▼▼▼

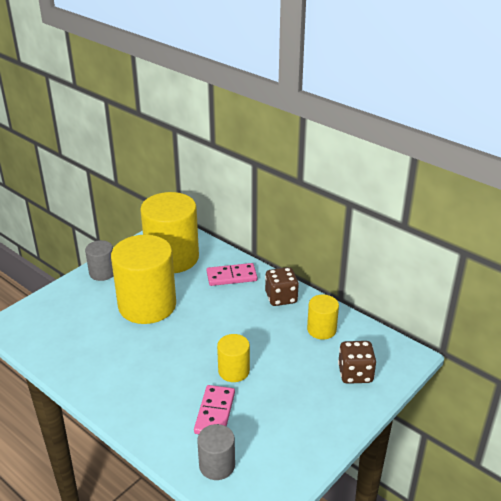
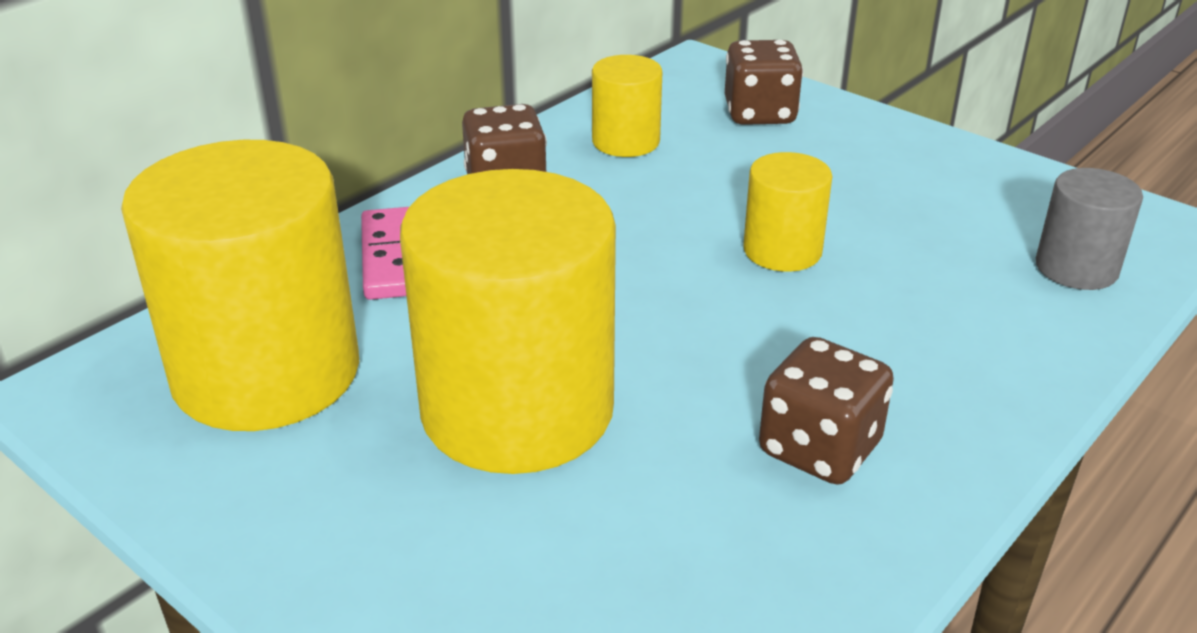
camera: 90 degrees left, 0 degrees up
(102, 273) = (305, 542): grey cylinder -> none
(117, 369) = (819, 449): none -> brown dice
(215, 413) = (927, 274): pink domino -> none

▲▲▲

[Aim of the exercise]:
The answer is the whole listing retyped exactly, with pictures omitted.

[Answer to this task]:
camera: 90 degrees left, 0 degrees up
(102, 273) = (305, 542): grey cylinder -> none
(117, 369) = (819, 449): none -> brown dice
(215, 413) = (927, 274): pink domino -> none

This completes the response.